[Object change listings]
+-------+
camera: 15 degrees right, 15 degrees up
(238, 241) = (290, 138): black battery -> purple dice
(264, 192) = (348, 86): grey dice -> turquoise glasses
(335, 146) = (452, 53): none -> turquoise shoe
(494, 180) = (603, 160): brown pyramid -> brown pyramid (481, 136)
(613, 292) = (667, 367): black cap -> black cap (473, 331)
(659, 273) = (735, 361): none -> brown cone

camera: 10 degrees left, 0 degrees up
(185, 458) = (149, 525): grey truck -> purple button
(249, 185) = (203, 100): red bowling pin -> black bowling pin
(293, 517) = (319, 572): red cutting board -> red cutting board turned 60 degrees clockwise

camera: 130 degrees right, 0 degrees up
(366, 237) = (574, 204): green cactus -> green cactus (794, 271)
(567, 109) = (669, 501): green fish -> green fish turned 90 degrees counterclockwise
+-------+
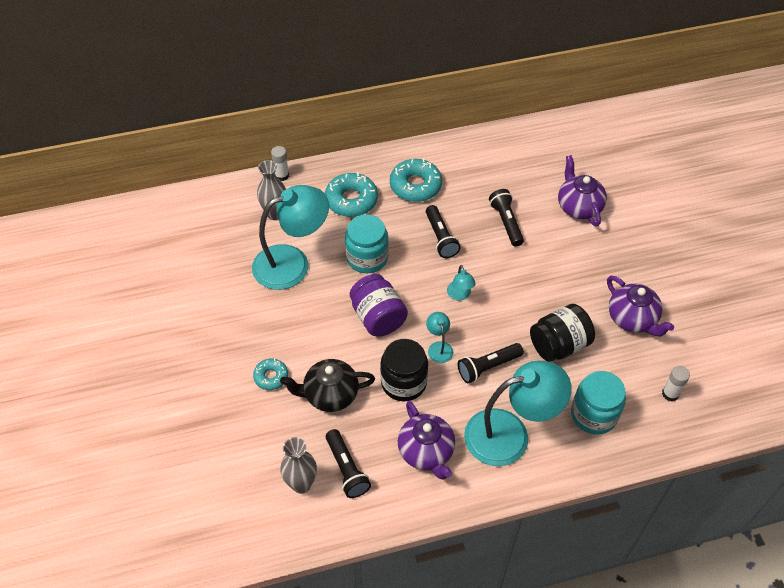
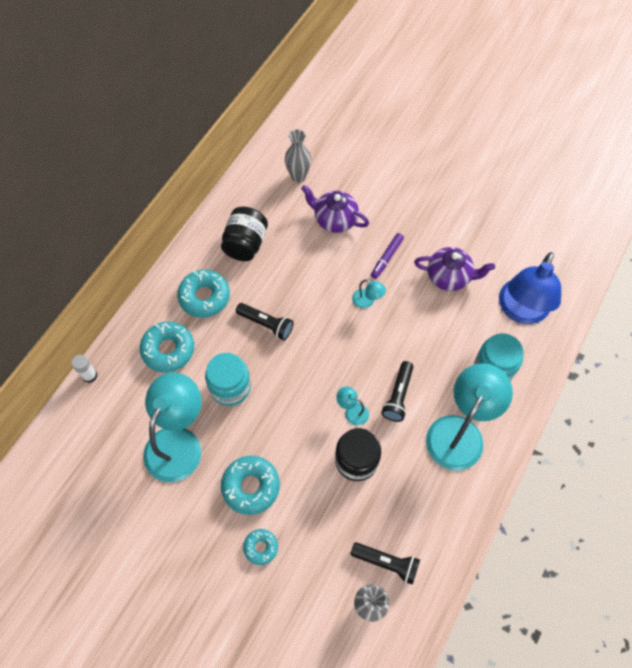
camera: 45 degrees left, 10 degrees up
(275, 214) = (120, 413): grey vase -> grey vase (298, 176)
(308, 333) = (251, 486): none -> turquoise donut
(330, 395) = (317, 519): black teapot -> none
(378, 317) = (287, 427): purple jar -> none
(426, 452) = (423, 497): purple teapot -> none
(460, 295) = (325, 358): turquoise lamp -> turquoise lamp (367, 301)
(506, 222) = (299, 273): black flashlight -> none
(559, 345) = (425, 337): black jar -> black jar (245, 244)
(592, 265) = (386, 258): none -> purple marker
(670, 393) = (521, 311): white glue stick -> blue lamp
+-------+
* **Task directions**:
Among the records, find the lines that contain "right" and copy each of them.

* **Answer for the task**:
camera: 15 degrees right, 15 degrees up
camera: 130 degrees right, 0 degrees up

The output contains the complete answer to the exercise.